▶ Stored entries:
##########

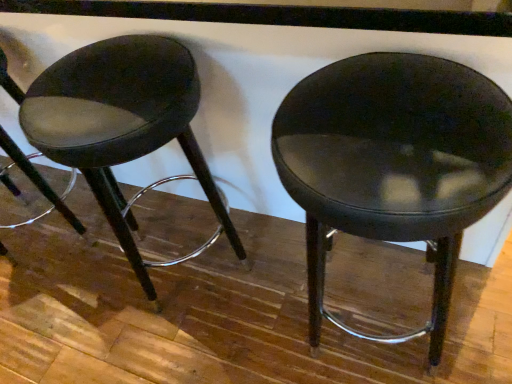
Question: Could matte black stool at center be considered to be inside matte black stool at left?

Choices:
 (A) no
 (B) yes

Answer: (A)

Question: Is matte black stool at left completely or partially outside of matte black stool at center?

Choices:
 (A) no
 (B) yes

Answer: (B)

Question: Is matte black stool at left wider than matte black stool at center?

Choices:
 (A) yes
 (B) no

Answer: (B)

Question: From a real-world perspective, is matte black stool at left on top of matte black stool at center?

Choices:
 (A) no
 (B) yes

Answer: (A)

Question: Does matte black stool at left appear on the left side of matte black stool at center?

Choices:
 (A) no
 (B) yes

Answer: (B)

Question: Is matte black stool at left aimed at matte black stool at center?

Choices:
 (A) yes
 (B) no

Answer: (B)

Question: Is matte black stool at center facing away from matte black stool at left?

Choices:
 (A) no
 (B) yes

Answer: (A)

Question: Is matte black stool at center closer to the viewer compared to matte black stool at left?

Choices:
 (A) yes
 (B) no

Answer: (A)

Question: Can you confirm if matte black stool at center is taller than matte black stool at left?

Choices:
 (A) yes
 (B) no

Answer: (A)

Question: Is matte black stool at left located within matte black stool at center?

Choices:
 (A) no
 (B) yes

Answer: (A)

Question: Considering the relative positions of matte black stool at center and matte black stool at left in the image provided, is matte black stool at center to the left of matte black stool at left from the viewer's perspective?

Choices:
 (A) no
 (B) yes

Answer: (A)

Question: From the image's perspective, is matte black stool at center under matte black stool at left?

Choices:
 (A) no
 (B) yes

Answer: (B)

Question: Is point (84, 81) closer or farther from the camera than point (445, 140)?

Choices:
 (A) closer
 (B) farther

Answer: (B)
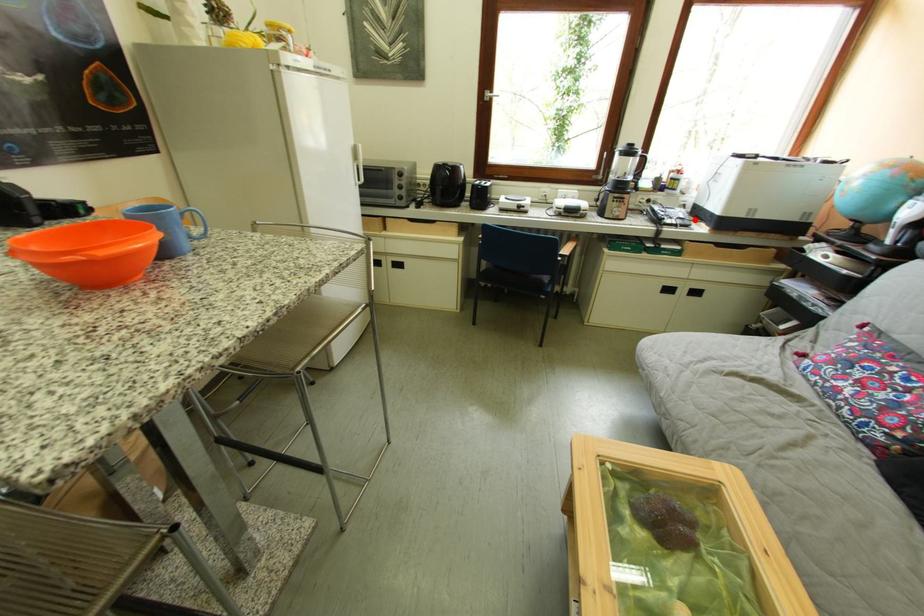
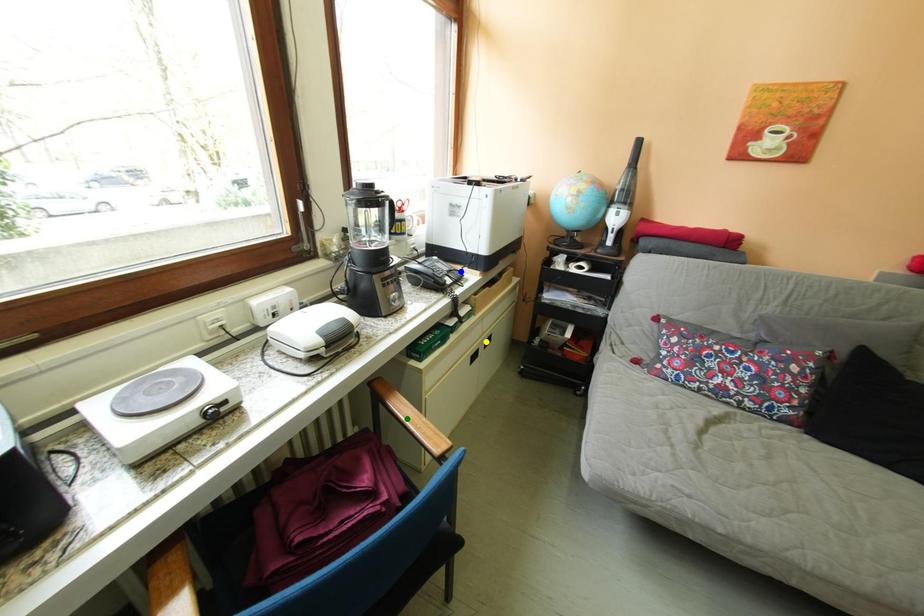
Question: I am providing you with two images of the same scene from different viewpoints. A red point is marked on the first image. You are given multiple points on the second image. In image 2, which mark is for the same physical point as the one in image 1?

Choices:
 (A) yellow point
 (B) green point
 (C) blue point

Answer: (C)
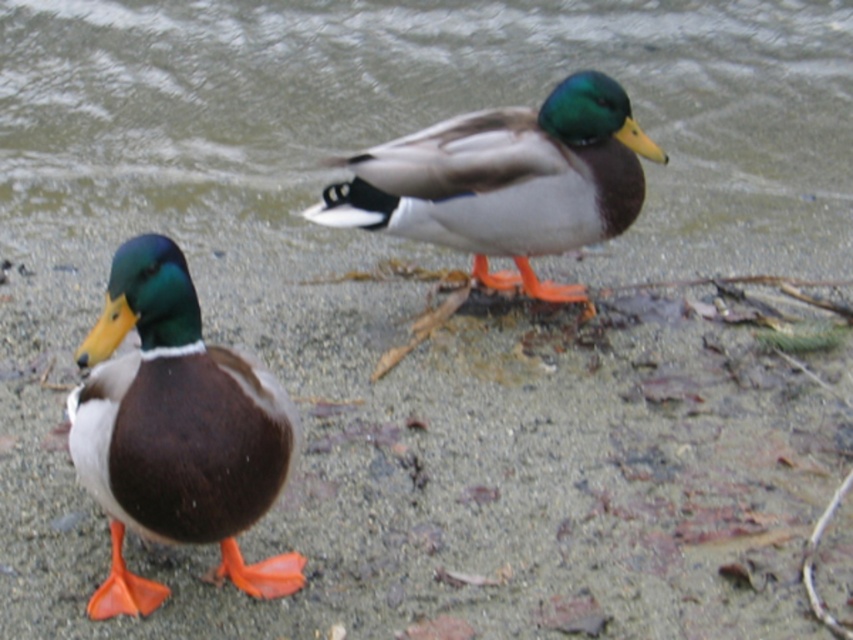
Question: Estimate the real-world distances between objects in this image. Which object is closer to the clear water at upper center?

Choices:
 (A) matte brown duck at left
 (B) shiny brown duck at center

Answer: (B)

Question: Is clear water at upper center smaller than shiny brown duck at center?

Choices:
 (A) no
 (B) yes

Answer: (A)

Question: Which point is closer to the camera?

Choices:
 (A) tap(152, 310)
 (B) tap(593, 10)

Answer: (A)

Question: Which object appears farthest from the camera in this image?

Choices:
 (A) shiny brown duck at center
 (B) clear water at upper center
 (C) matte brown duck at left

Answer: (B)

Question: Does matte brown duck at left lie behind shiny brown duck at center?

Choices:
 (A) no
 (B) yes

Answer: (A)

Question: Is matte brown duck at left to the right of shiny brown duck at center from the viewer's perspective?

Choices:
 (A) no
 (B) yes

Answer: (A)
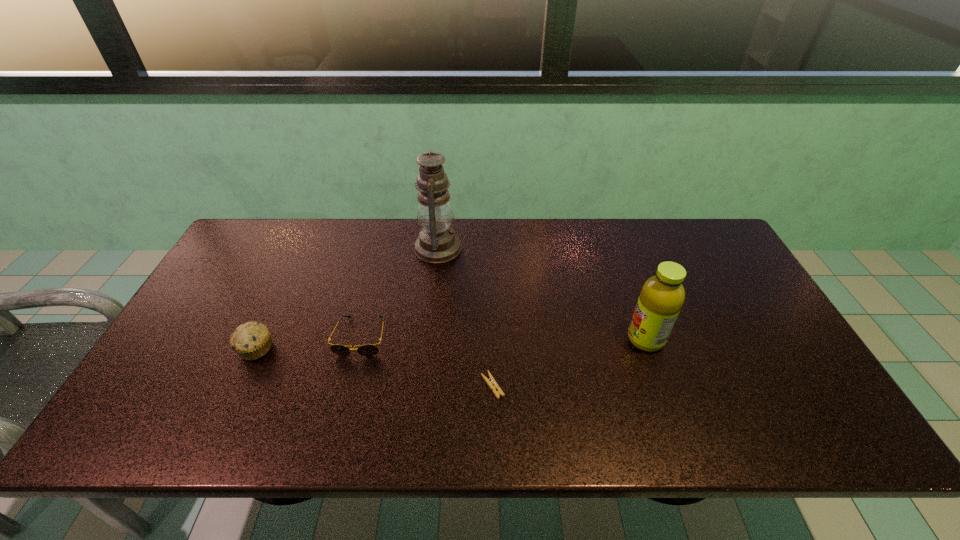
What are the coordinates of `oil lamp` in the screenshot? It's located at (437, 243).

Locate an element on the screen. This screenshot has width=960, height=540. the farthest object is located at coordinates (437, 243).

Locate an element on the screen. The image size is (960, 540). the rightmost object is located at coordinates (662, 296).

Find the location of a particular element. The height and width of the screenshot is (540, 960). the fourth shortest object is located at coordinates (662, 296).

This screenshot has height=540, width=960. I want to click on the third tallest object, so coord(252,340).

Locate an element on the screen. The width and height of the screenshot is (960, 540). the leftmost object is located at coordinates (252, 340).

Image resolution: width=960 pixels, height=540 pixels. Identify the location of the second object from left to right. (368, 349).

I want to click on the fourth tallest object, so click(x=368, y=349).

Image resolution: width=960 pixels, height=540 pixels. In order to click on the second object from right to left in this screenshot , I will do `click(491, 382)`.

At what (x,y) coordinates should I click in order to perform the action: click on the shortest object. Please return your answer as a coordinate pair (x, y). The image size is (960, 540). Looking at the image, I should click on (491, 382).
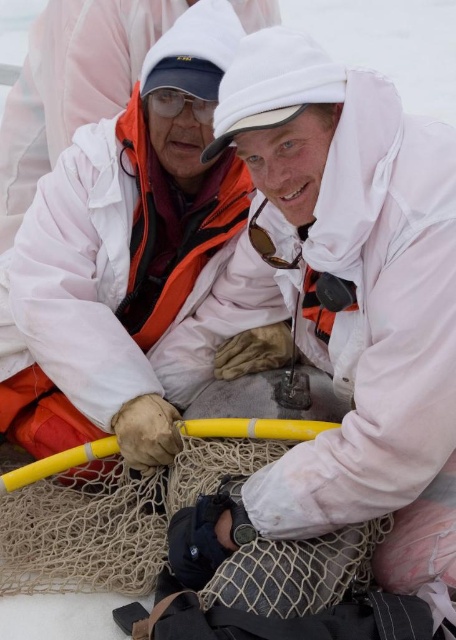
Can you confirm if matte white jacket at upper center is positioned to the right of sunglasses at center?

Incorrect, matte white jacket at upper center is not on the right side of sunglasses at center.

From the picture: How distant is matte white jacket at upper center from sunglasses at center?

4.70 meters

Is point (57, 92) positioned after point (257, 209)?

Yes.

Locate an element on the screen. The image size is (456, 640). matte white jacket at upper center is located at coordinates (71, 86).

Where is `matte black goggles at upper center`? Image resolution: width=456 pixels, height=640 pixels. matte black goggles at upper center is located at coordinates (179, 104).

Who is more forward, (145, 97) or (253, 234)?

Point (253, 234)

Where is `matte black goggles at upper center`? The image size is (456, 640). matte black goggles at upper center is located at coordinates (179, 104).

Can you confirm if white matte jacket at center is taller than matte white jacket at upper center?

Correct, white matte jacket at center is much taller as matte white jacket at upper center.

Between white matte jacket at center and matte white jacket at upper center, which one is positioned higher?

matte white jacket at upper center is above.

What are the coordinates of `white matte jacket at center` in the screenshot? It's located at (348, 301).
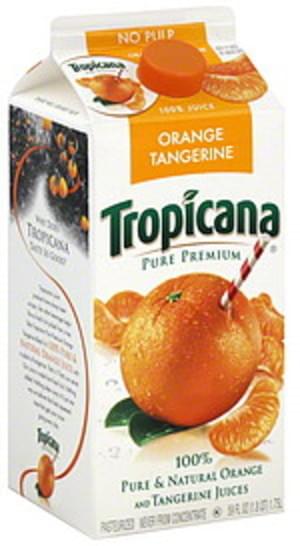
At what (x,y) coordinates should I click in order to perform the action: click on photo of an orange juice carton. Please return your answer as a coordinate pair (x, y). Image resolution: width=300 pixels, height=546 pixels. Looking at the image, I should click on (184, 259).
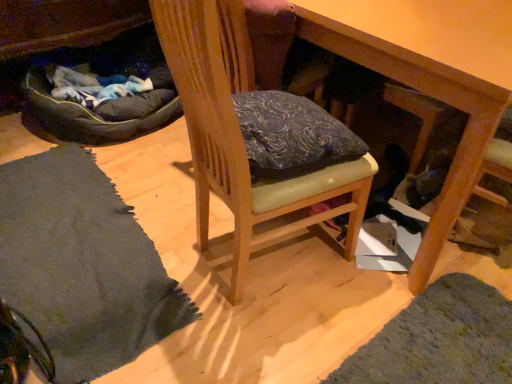
At what (x,y) coordinates should I click in order to perform the action: click on vacant space behind soft gray rug at lower left. Please return your answer as a coordinate pair (x, y). Image resolution: width=512 pixels, height=384 pixels. Looking at the image, I should click on (132, 352).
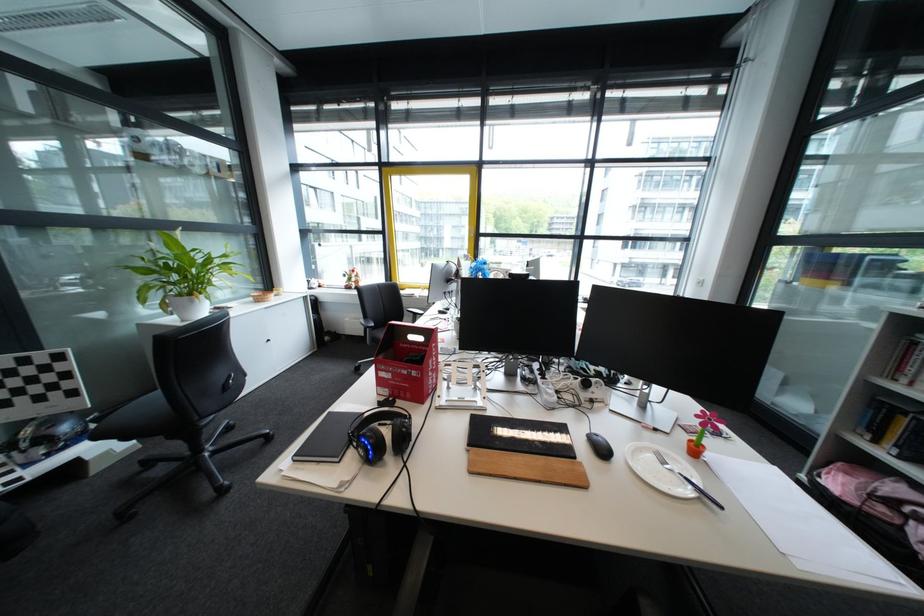
What do you see at coordinates (147, 411) in the screenshot? The image size is (924, 616). I see `a black chair sitting surface` at bounding box center [147, 411].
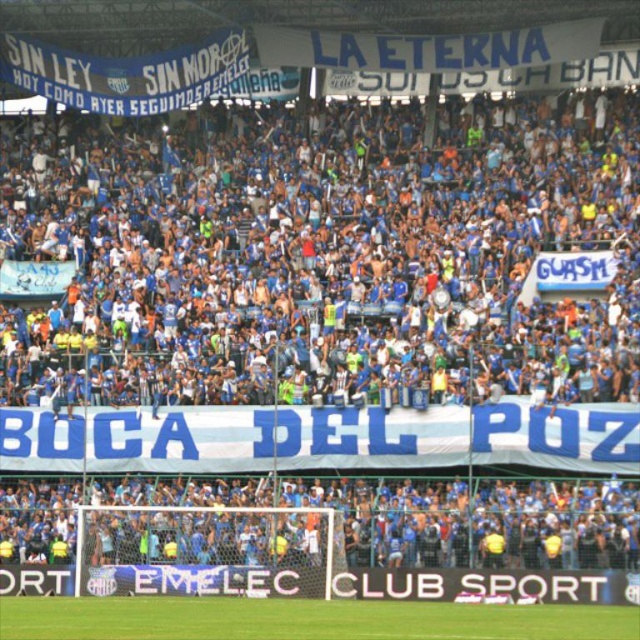
You are a photographer standing at the edge of the soccer stadium. You want to take a photo of the blue fabric banner at upper center and the blue jersey at lower center. Which object will appear larger in the photo?

The blue fabric banner at upper center will appear larger in the photo because it is much taller than the blue jersey at lower center.

You are a photographer standing at the edge of the soccer field. You want to take a photo that includes both the blue fabric banner at upper center and the blue jersey at lower center. Which object should you focus on first to ensure both are in the frame?

You should focus on the blue jersey at lower center first because the blue fabric banner at upper center is located above it, so adjusting the camera angle downward from the jersey will keep both in the frame.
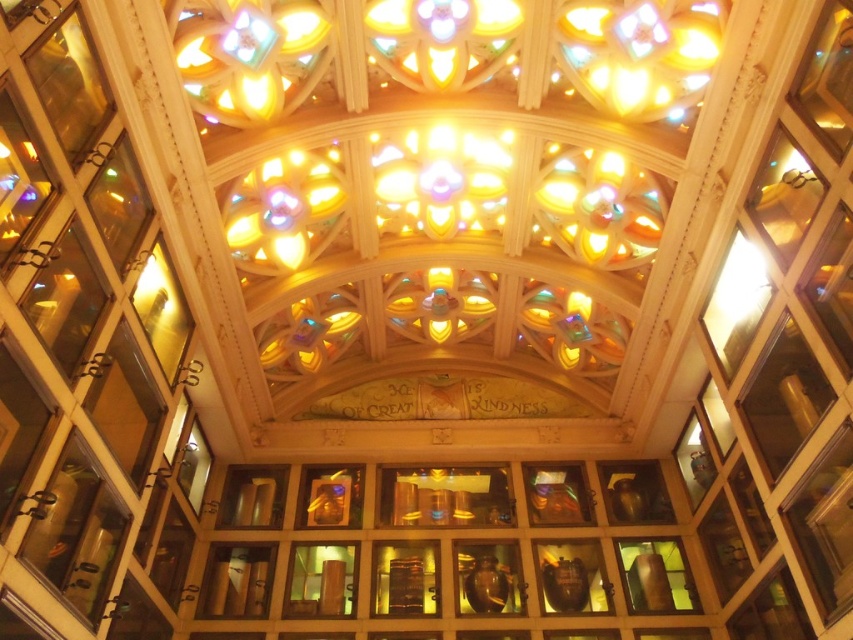
You are an interior designer planning to place a new rectangular table in this space. The table must be placed between the transparent wooden cabinet at center and the transparent glass vase at lower right. Given their widths, which object should the table be closer to to ensure it fits properly?

The transparent wooden cabinet at center is wider than the transparent glass vase at lower right. Therefore, the table should be placed closer to the transparent glass vase at lower right to accommodate the cabinet.

You are standing in the grand building and want to take a photo of both the stained glass windows and the inscription. You notice two points marked on the ceiling. One is at point (680, 596) and the other at point (170, 330). Which point should you stand closer to in order to ensure both the stained glass windows and the inscription are in your field of view?

You should stand closer to point (170, 330) because point (680, 596) is behind it, so moving towards the closer point allows you to see both the stained glass above and the inscription below.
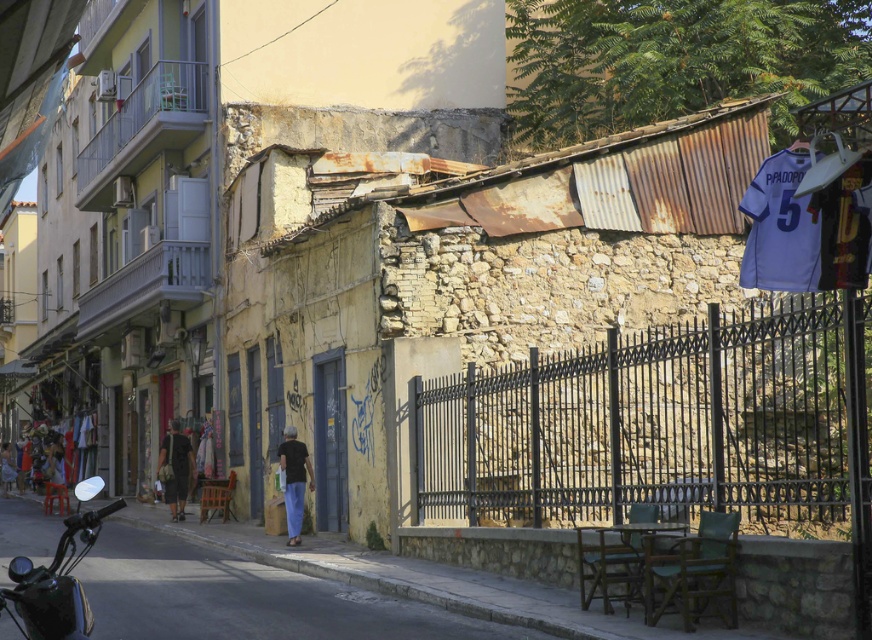
Can you confirm if black matte shirt at center is positioned to the left of dark brown leather jacket at lower left?

In fact, black matte shirt at center is to the right of dark brown leather jacket at lower left.

Is black matte shirt at center shorter than dark brown leather jacket at lower left?

No.

Who is more forward, [291,529] or [189,468]?

Positioned in front is point [291,529].

Identify the location of black matte shirt at center. The height and width of the screenshot is (640, 872). (294, 481).

Between point (11, 618) and point (172, 480), which one is positioned behind?

The point (172, 480) is more distant.

Consider the image. Does shiny black motorcycle at lower left have a smaller size compared to dark brown leather jacket at lower left?

Actually, shiny black motorcycle at lower left might be larger than dark brown leather jacket at lower left.

Is point (60, 582) farther from viewer compared to point (174, 442)?

No, it is in front of (174, 442).

Locate an element on the screen. This screenshot has width=872, height=640. shiny black motorcycle at lower left is located at coordinates coord(55,582).

Measure the distance from shiny black motorcycle at lower left to black matte shirt at center.

shiny black motorcycle at lower left and black matte shirt at center are 11.84 feet apart.

Does point (73, 577) come farther from viewer compared to point (296, 483)?

No.

Where is `shiny black motorcycle at lower left`? Image resolution: width=872 pixels, height=640 pixels. shiny black motorcycle at lower left is located at coordinates (55, 582).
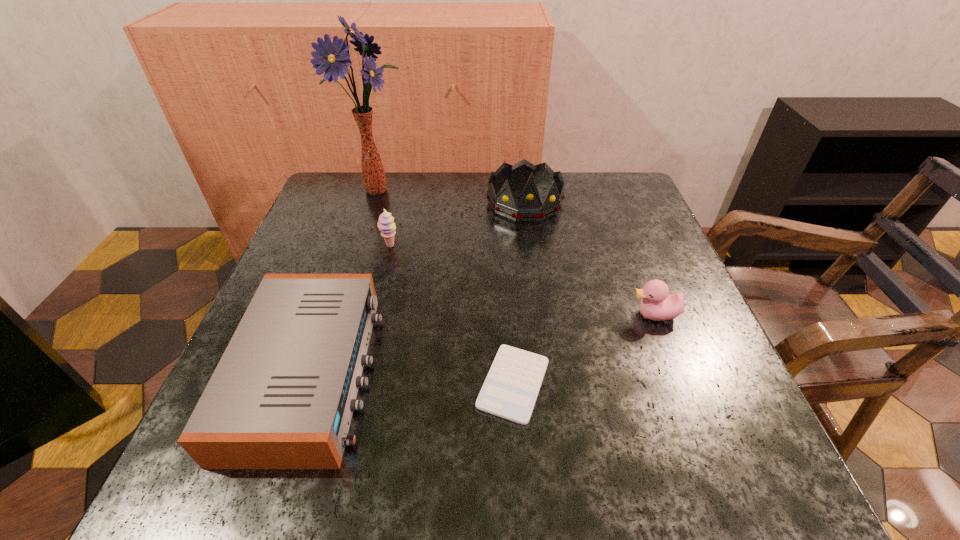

##########

▶ Required action: Pick out every one of the lines that contains the string "above", treating uppercase and lowercase as different, and copy each of those lines in full.

▶ Finished exercise:
matte white jacket at upper center is above.
You should focus on the blue jersey at lower center first because the blue fabric banner at upper center is located above it, so adjusting the camera angle downward from the jersey will keep both in the frame.
You should stand closer to point (170, 330) because point (680, 596) is behind it, so moving towards the closer point allows you to see both the stained glass above and the inscription below.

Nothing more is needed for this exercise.